_Required work_.
Starting at the line that contains "tan brick D4:D7 level 1 -> none" and ending at the line that contains "grey brick H7:H8", the lines below are to be given again exactly, with nothing added.

_Given entries_.
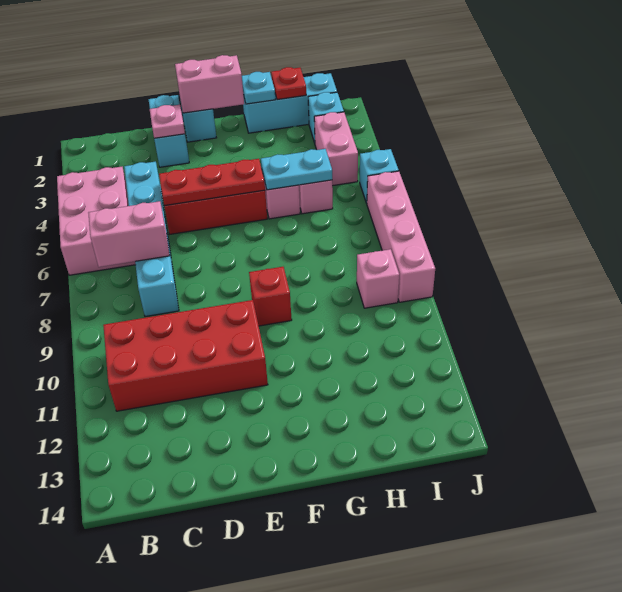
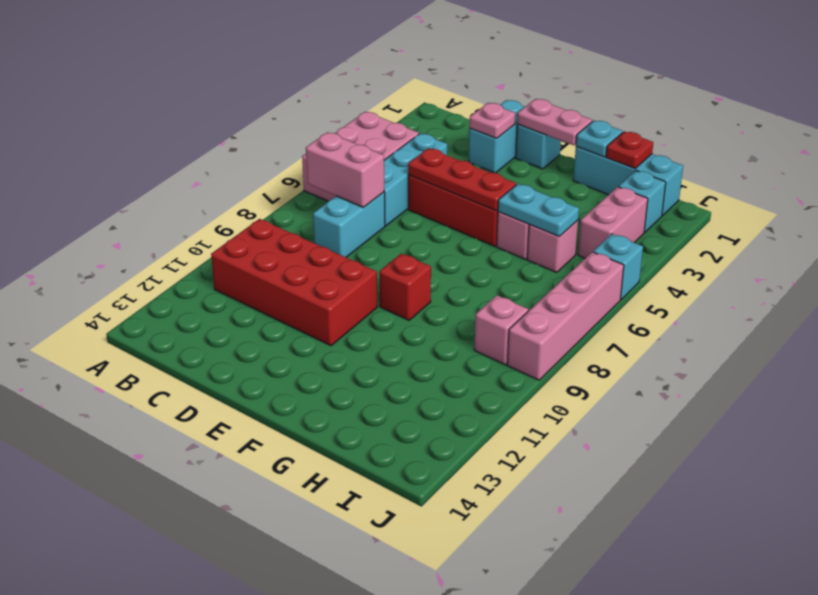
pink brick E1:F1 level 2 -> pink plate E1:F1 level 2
--
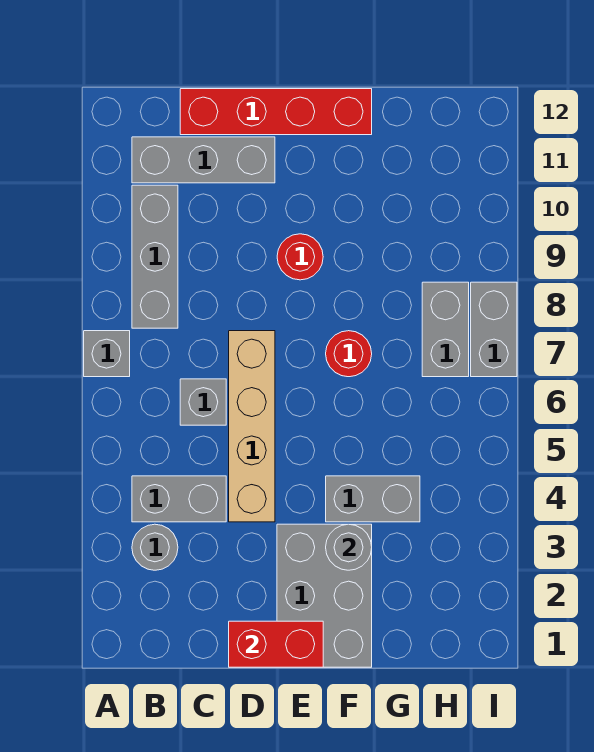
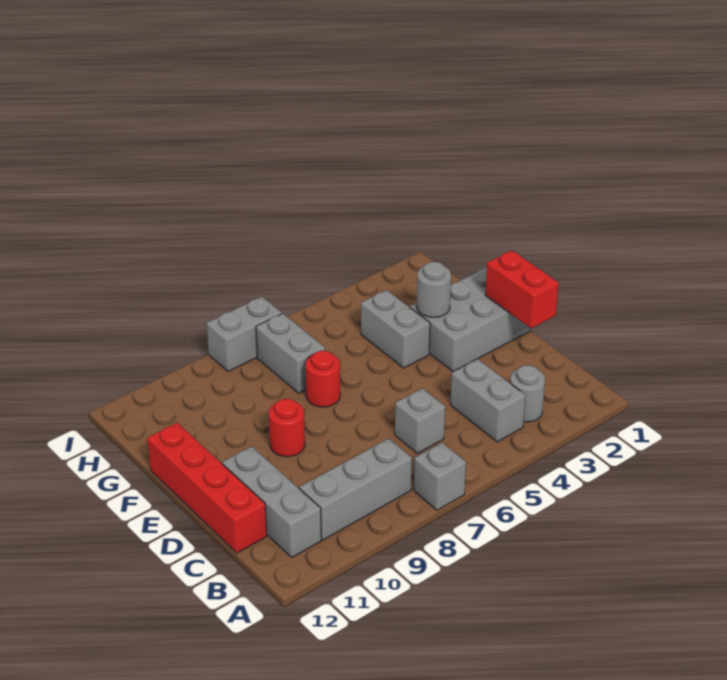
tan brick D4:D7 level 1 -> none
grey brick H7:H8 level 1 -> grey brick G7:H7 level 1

_Exercise response_.
tan brick D4:D7 level 1 -> none
grey brick H7:H8 level 1 -> grey brick G7:H7 level 1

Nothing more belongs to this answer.